Work item >> Start at the line below containing "(467, 435) = (689, 331): turquoise" and stop at the line containing "(517, 365) = (603, 306): blue". Repeat every line of that stretch exactly, and nothing outside it.

Data to examine >>

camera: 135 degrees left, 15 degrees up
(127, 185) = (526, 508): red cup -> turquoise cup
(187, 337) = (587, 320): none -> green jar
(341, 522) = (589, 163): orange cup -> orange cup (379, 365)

...

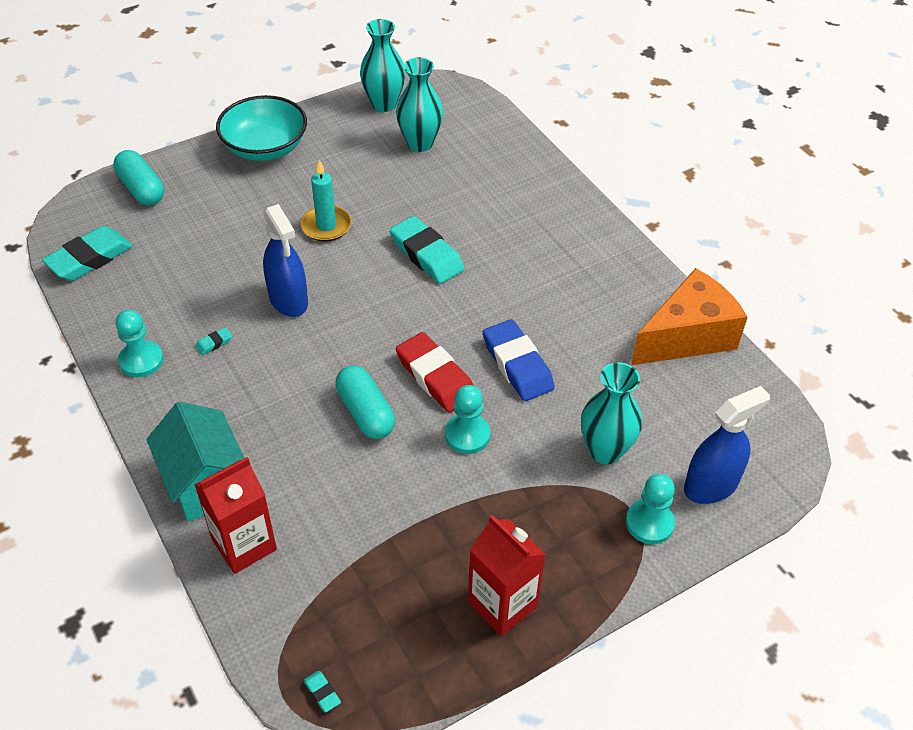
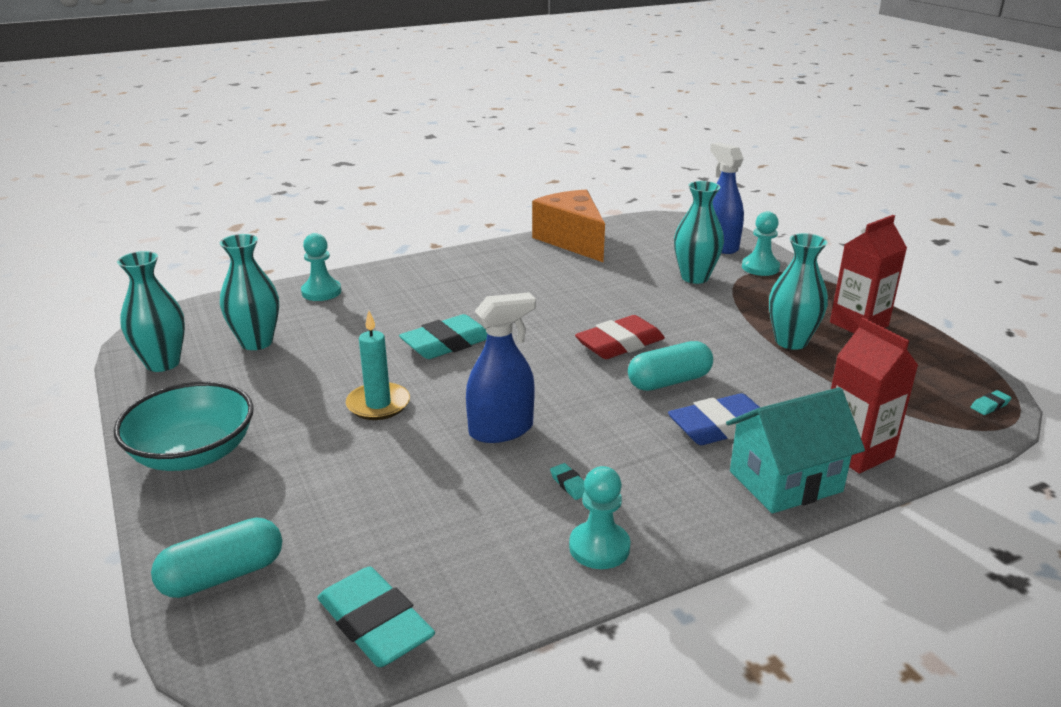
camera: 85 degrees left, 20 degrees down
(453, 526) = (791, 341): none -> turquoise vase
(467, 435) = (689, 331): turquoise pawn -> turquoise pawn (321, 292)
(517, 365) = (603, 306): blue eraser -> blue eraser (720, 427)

Task answer >>
(467, 435) = (689, 331): turquoise pawn -> turquoise pawn (321, 292)
(517, 365) = (603, 306): blue eraser -> blue eraser (720, 427)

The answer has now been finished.